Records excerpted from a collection
■ ■ ■ ■
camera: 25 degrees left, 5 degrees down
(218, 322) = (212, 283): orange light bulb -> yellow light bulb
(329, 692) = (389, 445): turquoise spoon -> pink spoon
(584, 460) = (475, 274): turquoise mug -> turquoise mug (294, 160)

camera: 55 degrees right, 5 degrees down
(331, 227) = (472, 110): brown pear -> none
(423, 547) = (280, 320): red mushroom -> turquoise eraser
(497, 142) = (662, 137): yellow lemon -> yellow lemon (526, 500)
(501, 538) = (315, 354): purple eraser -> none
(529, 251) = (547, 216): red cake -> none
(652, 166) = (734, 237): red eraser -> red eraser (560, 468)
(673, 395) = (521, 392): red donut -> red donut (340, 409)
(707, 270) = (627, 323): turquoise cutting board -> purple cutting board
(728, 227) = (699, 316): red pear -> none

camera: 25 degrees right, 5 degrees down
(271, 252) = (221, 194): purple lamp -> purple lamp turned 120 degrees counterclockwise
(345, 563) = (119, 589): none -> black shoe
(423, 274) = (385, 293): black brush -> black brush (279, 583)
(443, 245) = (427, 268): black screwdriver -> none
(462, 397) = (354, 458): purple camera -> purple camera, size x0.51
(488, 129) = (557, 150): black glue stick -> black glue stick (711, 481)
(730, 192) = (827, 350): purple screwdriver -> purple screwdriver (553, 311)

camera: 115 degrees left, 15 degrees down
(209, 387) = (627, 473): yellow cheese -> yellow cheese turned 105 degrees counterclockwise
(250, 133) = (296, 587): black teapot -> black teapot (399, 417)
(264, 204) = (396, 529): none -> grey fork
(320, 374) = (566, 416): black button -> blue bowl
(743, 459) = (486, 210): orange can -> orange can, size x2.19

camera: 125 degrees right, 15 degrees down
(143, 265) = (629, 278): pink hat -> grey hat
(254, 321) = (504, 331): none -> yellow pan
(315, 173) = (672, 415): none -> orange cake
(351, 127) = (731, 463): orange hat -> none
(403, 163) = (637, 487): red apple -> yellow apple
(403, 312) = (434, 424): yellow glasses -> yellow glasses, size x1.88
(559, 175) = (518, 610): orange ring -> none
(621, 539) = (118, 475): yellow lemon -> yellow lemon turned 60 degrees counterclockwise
■ ■ ■ ■
What are the lines from the one with "(559, 175) = (518, 610): orange ring -> none" through the end of the entries? Give them again exactly, both end lines included.

▶ **EXERCISE RESPONSE**
(559, 175) = (518, 610): orange ring -> none
(621, 539) = (118, 475): yellow lemon -> yellow lemon turned 60 degrees counterclockwise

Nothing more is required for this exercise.